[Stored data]
%%
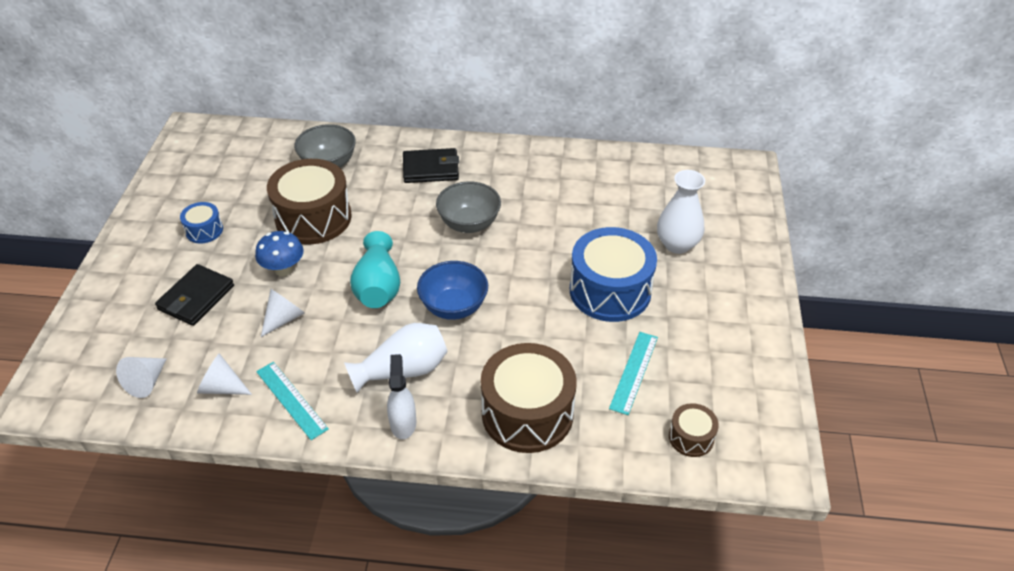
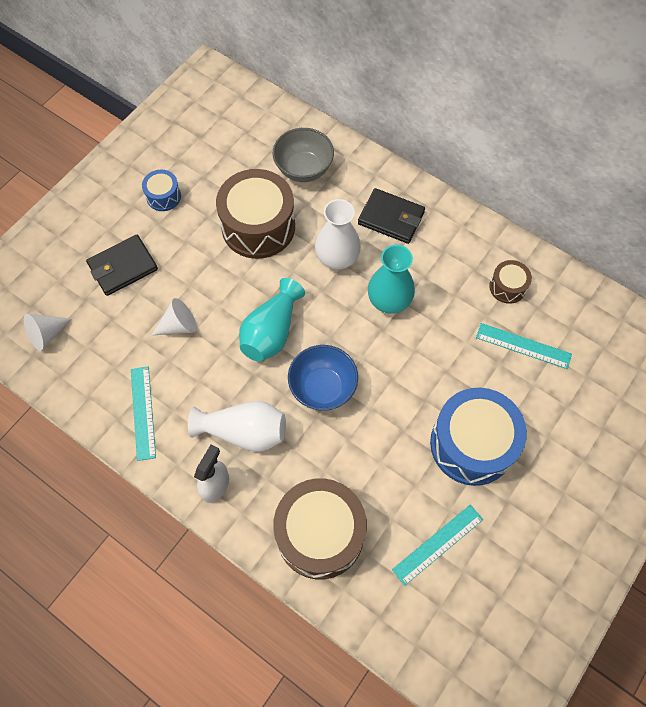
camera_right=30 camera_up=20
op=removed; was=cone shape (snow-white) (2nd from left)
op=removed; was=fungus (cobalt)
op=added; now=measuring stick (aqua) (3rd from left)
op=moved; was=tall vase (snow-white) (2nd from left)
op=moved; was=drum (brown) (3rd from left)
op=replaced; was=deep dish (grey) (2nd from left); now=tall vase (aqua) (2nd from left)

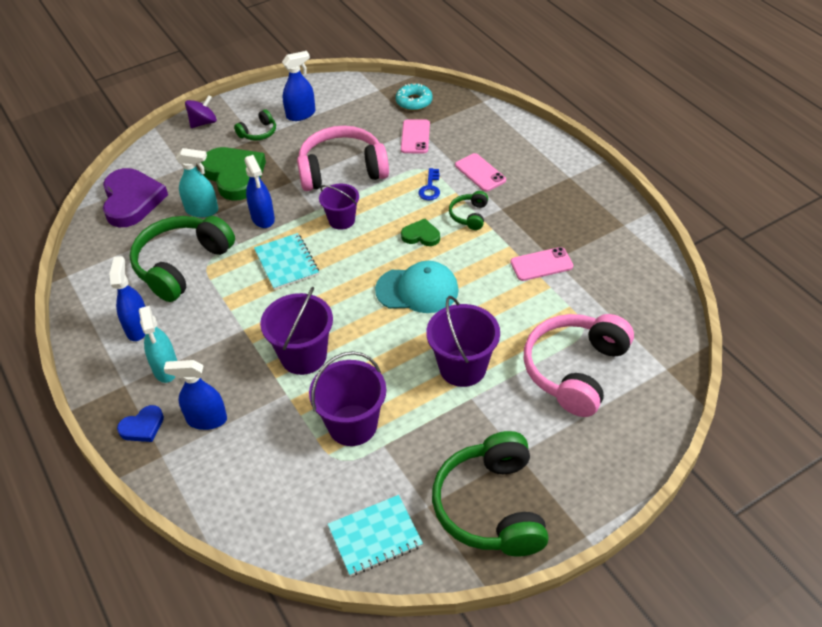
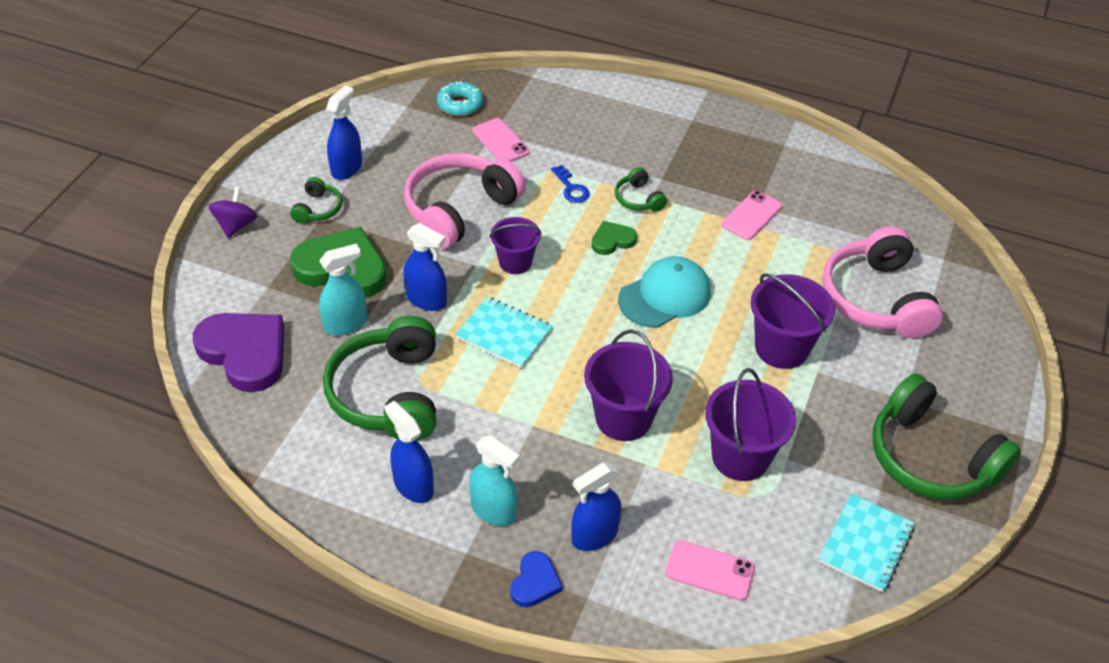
camera_right=-40 camera_up=0
op=moved; was=mobile phone (pink) (2nd from left)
%%
PROBLEM TO SOLVE: In the records above, find the line containing "op=moved; was=drum (brown) (3rd from left)" and output every line from the first through that one, exactly, omitting pictures.

WRITTEN SOLUTION:
camera_right=30 camera_up=20
op=removed; was=cone shape (snow-white) (2nd from left)
op=removed; was=fungus (cobalt)
op=added; now=measuring stick (aqua) (3rd from left)
op=moved; was=tall vase (snow-white) (2nd from left)
op=moved; was=drum (brown) (3rd from left)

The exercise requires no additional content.